Your objective:
Filter the listing below down to the lines holding the word "brown", and copy those lines.

========================================

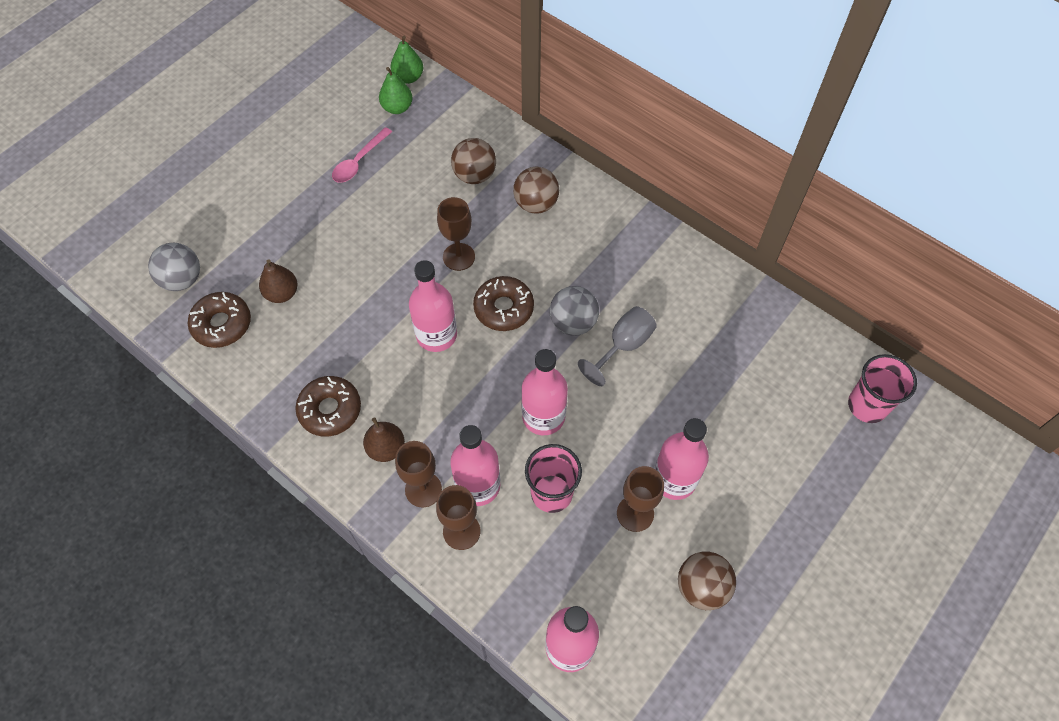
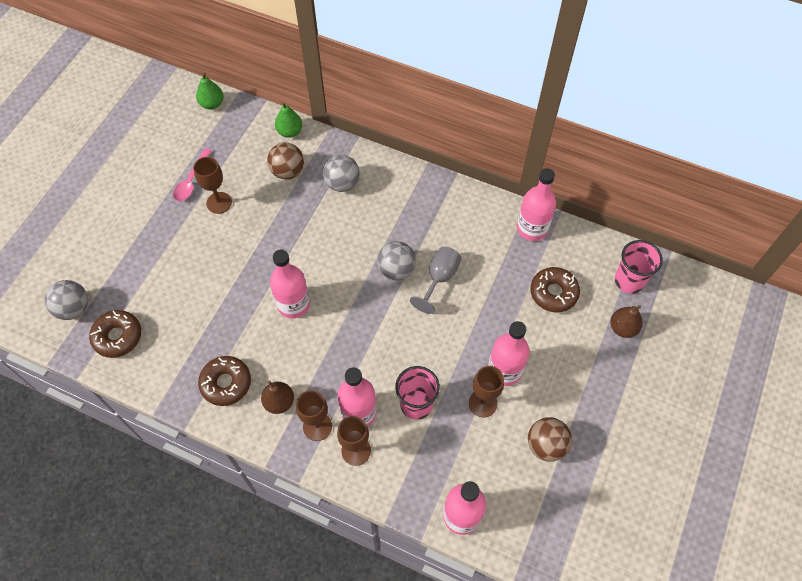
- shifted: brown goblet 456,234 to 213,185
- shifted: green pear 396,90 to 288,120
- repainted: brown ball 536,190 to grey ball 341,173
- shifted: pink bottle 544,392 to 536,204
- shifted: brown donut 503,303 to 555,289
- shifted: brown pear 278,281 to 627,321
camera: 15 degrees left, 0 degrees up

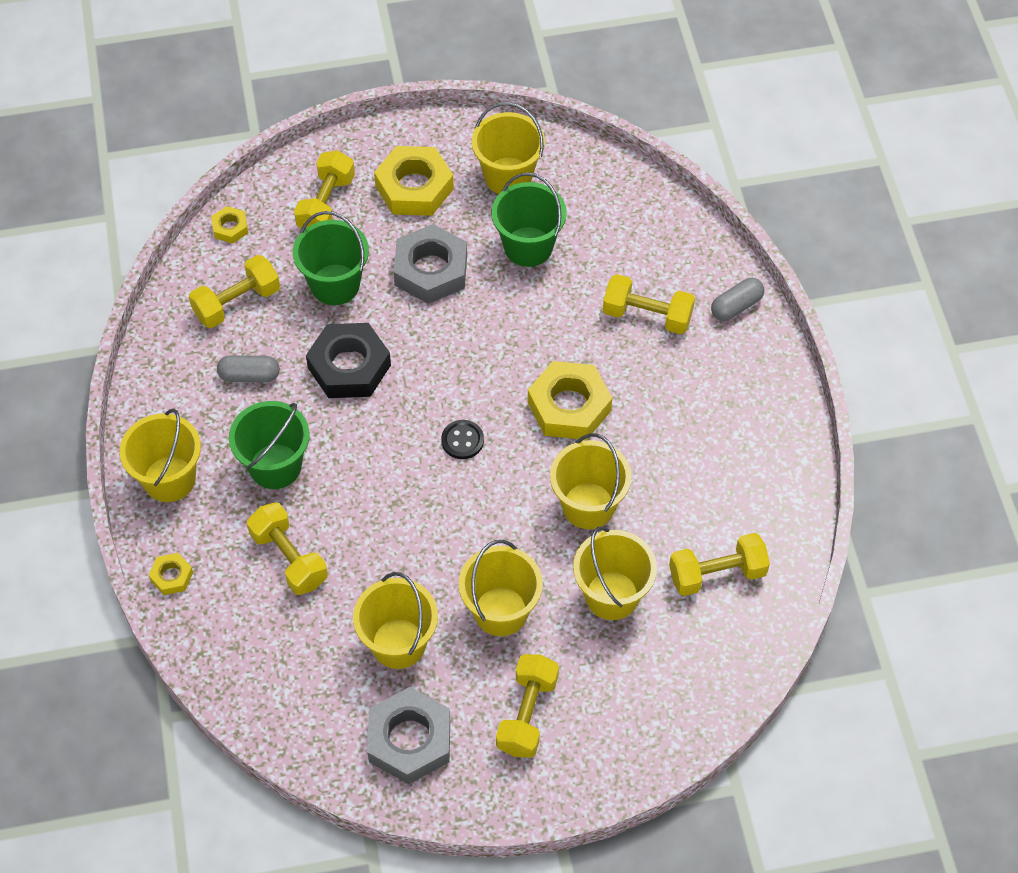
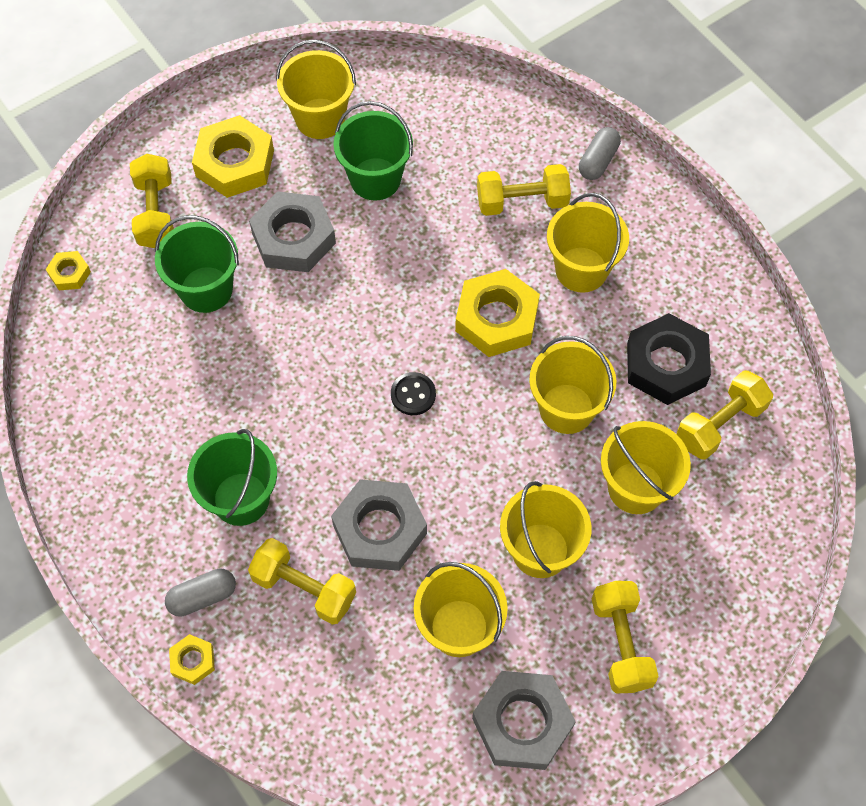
- shifted: grey capsule 248,369 to 200,592
- new: grey nut 379,525
- shifted: yellow bucket 160,455 to 588,243
- shifted: black nut 348,360 to 669,359
- gone: yellow dumbbell 234,291
camera: 25 degrees left, 5 degrees up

========================================

Result below:
- shifted: brown goblet 456,234 to 213,185
- repainted: brown ball 536,190 to grey ball 341,173
- shifted: brown donut 503,303 to 555,289
- shifted: brown pear 278,281 to 627,321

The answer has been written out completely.